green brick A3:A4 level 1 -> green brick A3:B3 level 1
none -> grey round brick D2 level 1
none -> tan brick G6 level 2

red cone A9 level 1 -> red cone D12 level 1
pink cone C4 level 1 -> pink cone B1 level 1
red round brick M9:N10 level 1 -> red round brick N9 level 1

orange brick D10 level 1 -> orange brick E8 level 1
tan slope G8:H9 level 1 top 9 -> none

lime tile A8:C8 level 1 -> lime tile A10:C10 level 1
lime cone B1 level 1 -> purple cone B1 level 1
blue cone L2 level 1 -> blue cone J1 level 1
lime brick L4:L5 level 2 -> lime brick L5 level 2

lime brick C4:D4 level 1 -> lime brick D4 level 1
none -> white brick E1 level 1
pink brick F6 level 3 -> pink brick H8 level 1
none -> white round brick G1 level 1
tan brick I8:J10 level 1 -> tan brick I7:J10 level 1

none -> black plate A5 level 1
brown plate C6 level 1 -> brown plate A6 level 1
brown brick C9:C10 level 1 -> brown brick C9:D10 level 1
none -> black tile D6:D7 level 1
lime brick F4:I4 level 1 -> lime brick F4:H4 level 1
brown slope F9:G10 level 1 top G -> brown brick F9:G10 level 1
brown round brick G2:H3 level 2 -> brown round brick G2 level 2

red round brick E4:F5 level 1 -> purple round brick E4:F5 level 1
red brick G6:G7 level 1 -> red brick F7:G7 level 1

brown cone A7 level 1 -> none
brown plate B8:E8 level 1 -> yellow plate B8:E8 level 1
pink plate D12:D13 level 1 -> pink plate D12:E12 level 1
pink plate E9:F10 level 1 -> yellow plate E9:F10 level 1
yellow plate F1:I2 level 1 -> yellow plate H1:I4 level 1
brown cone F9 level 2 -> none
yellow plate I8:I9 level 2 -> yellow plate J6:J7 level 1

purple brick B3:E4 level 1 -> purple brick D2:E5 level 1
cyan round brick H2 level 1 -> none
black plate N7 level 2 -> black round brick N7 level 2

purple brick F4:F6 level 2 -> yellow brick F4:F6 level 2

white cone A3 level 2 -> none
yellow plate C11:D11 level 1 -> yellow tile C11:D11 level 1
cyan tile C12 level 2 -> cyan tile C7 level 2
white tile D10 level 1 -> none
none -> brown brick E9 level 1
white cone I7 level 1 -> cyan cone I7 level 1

- ABOUT THIS TASK -
Give back exactly the lines from the one containing "tan brick I8:J10" through the end of the material above, and nothing else.

- TASK ANSWER -
tan brick I8:J10 level 1 -> tan brick I7:J10 level 1

none -> black plate A5 level 1
brown plate C6 level 1 -> brown plate A6 level 1
brown brick C9:C10 level 1 -> brown brick C9:D10 level 1
none -> black tile D6:D7 level 1
lime brick F4:I4 level 1 -> lime brick F4:H4 level 1
brown slope F9:G10 level 1 top G -> brown brick F9:G10 level 1
brown round brick G2:H3 level 2 -> brown round brick G2 level 2

red round brick E4:F5 level 1 -> purple round brick E4:F5 level 1
red brick G6:G7 level 1 -> red brick F7:G7 level 1

brown cone A7 level 1 -> none
brown plate B8:E8 level 1 -> yellow plate B8:E8 level 1
pink plate D12:D13 level 1 -> pink plate D12:E12 level 1
pink plate E9:F10 level 1 -> yellow plate E9:F10 level 1
yellow plate F1:I2 level 1 -> yellow plate H1:I4 level 1
brown cone F9 level 2 -> none
yellow plate I8:I9 level 2 -> yellow plate J6:J7 level 1

purple brick B3:E4 level 1 -> purple brick D2:E5 level 1
cyan round brick H2 level 1 -> none
black plate N7 level 2 -> black round brick N7 level 2

purple brick F4:F6 level 2 -> yellow brick F4:F6 level 2

white cone A3 level 2 -> none
yellow plate C11:D11 level 1 -> yellow tile C11:D11 level 1
cyan tile C12 level 2 -> cyan tile C7 level 2
white tile D10 level 1 -> none
none -> brown brick E9 level 1
white cone I7 level 1 -> cyan cone I7 level 1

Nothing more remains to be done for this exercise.